(Geospatial object detection data)
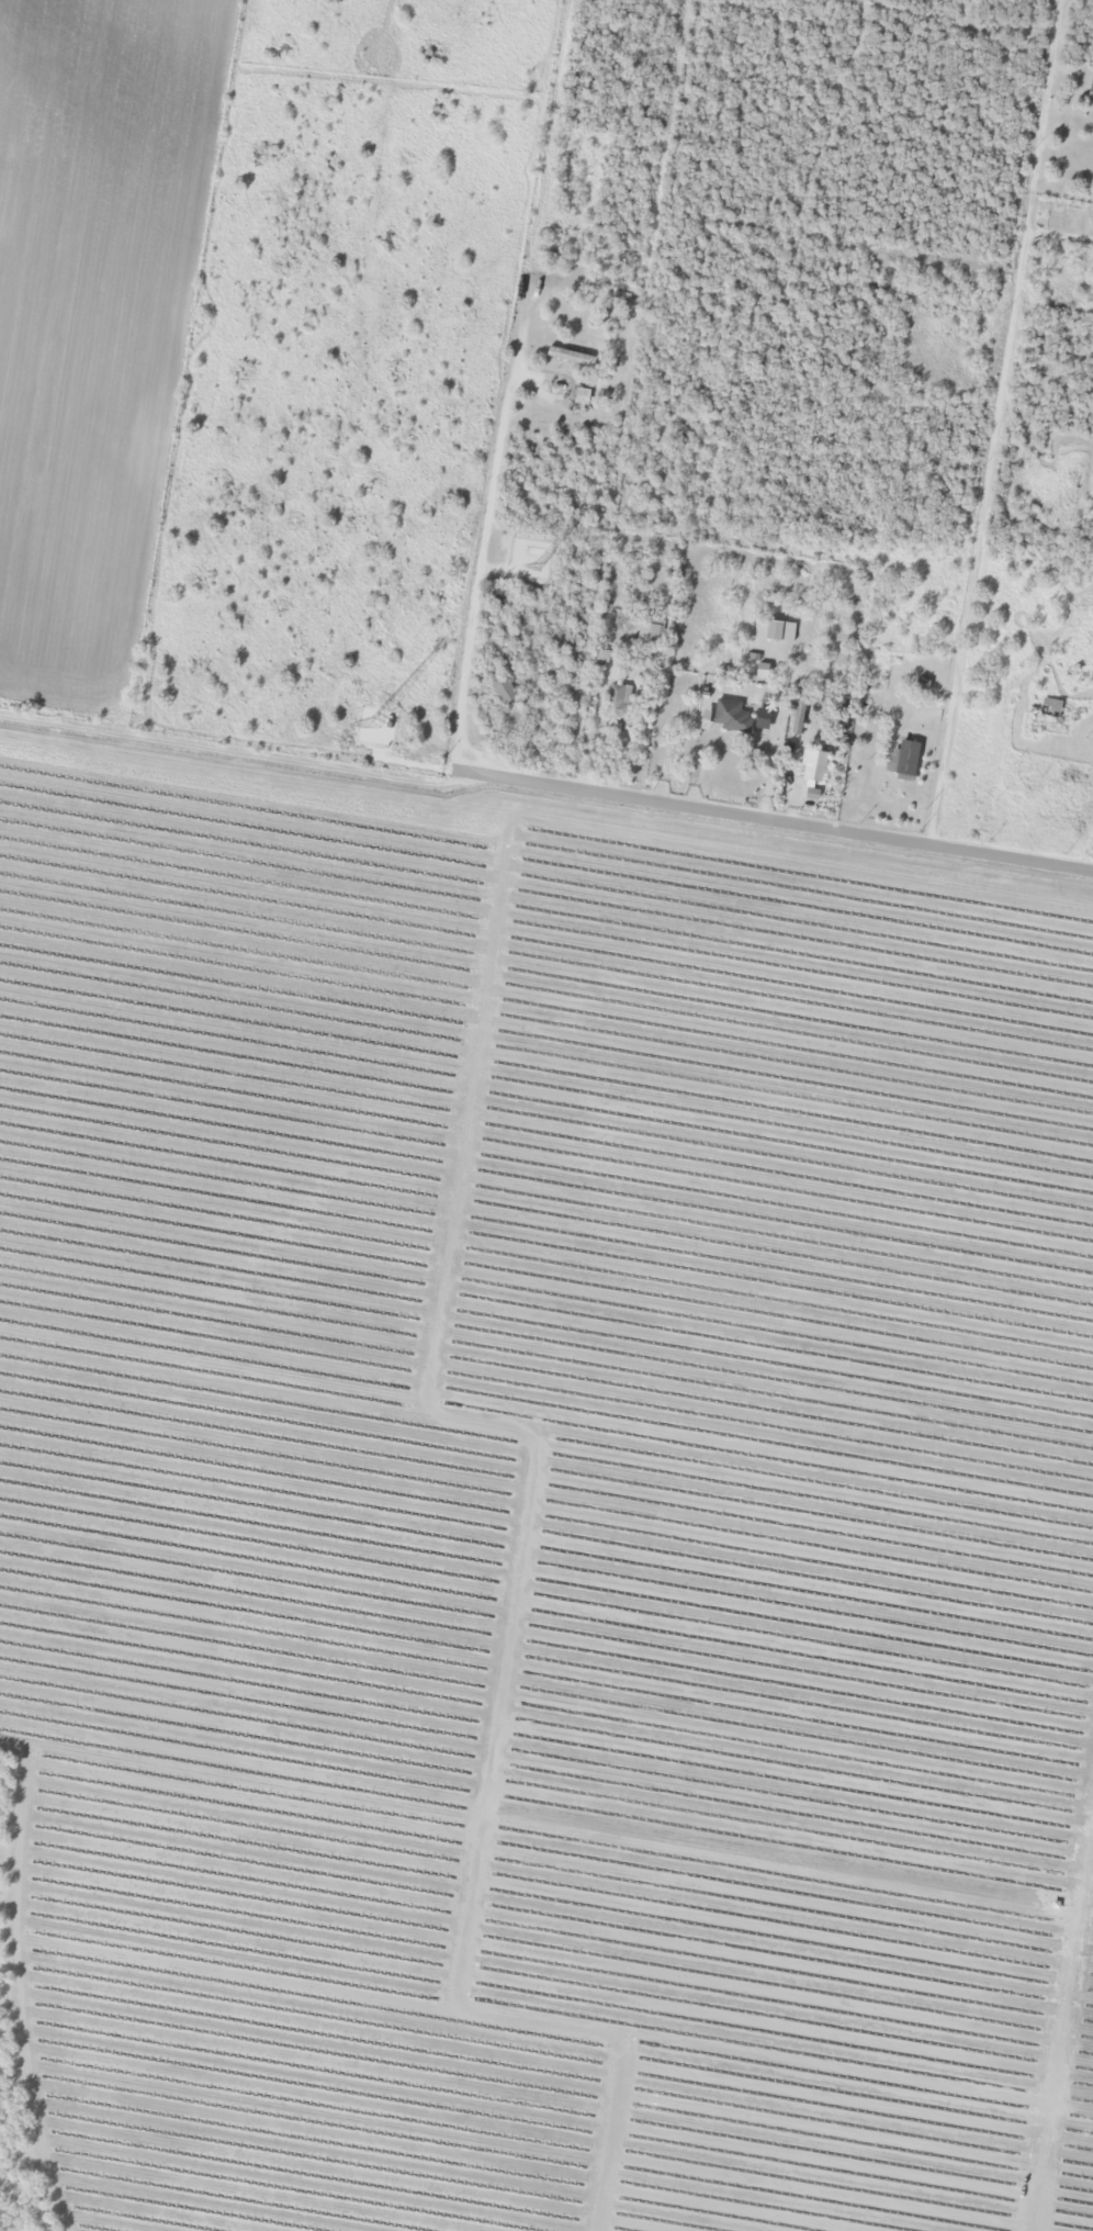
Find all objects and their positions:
building: (1090, 91)
building: (570, 357)
building: (579, 400)
building: (767, 631)
building: (647, 634)
building: (502, 691)
building: (616, 703)
building: (730, 717)
building: (762, 719)
building: (1046, 721)
building: (904, 761)
building: (811, 767)
road: (546, 770)

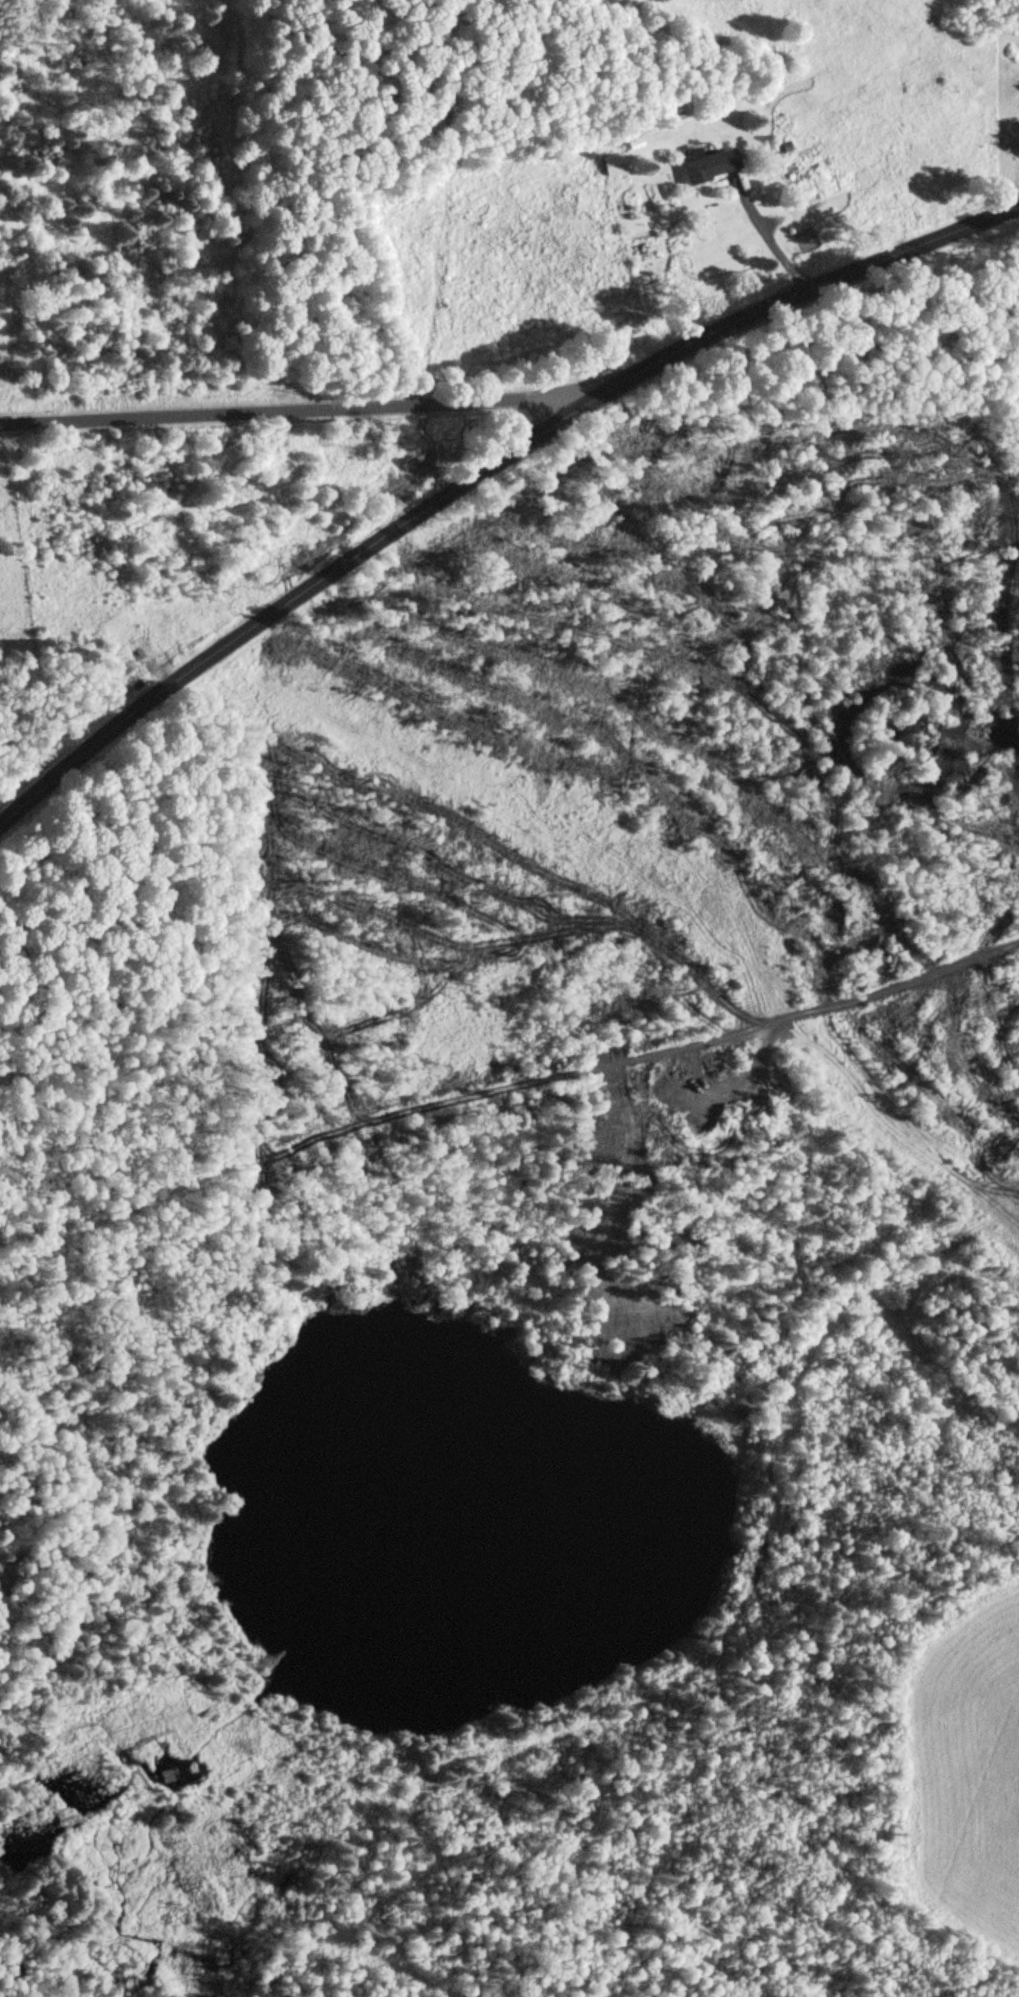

= What to do =
Copy each line above holding "building".

= Solution to the exercise =
building: (1090, 91)
building: (570, 357)
building: (579, 400)
building: (767, 631)
building: (647, 634)
building: (502, 691)
building: (616, 703)
building: (730, 717)
building: (762, 719)
building: (1046, 721)
building: (904, 761)
building: (811, 767)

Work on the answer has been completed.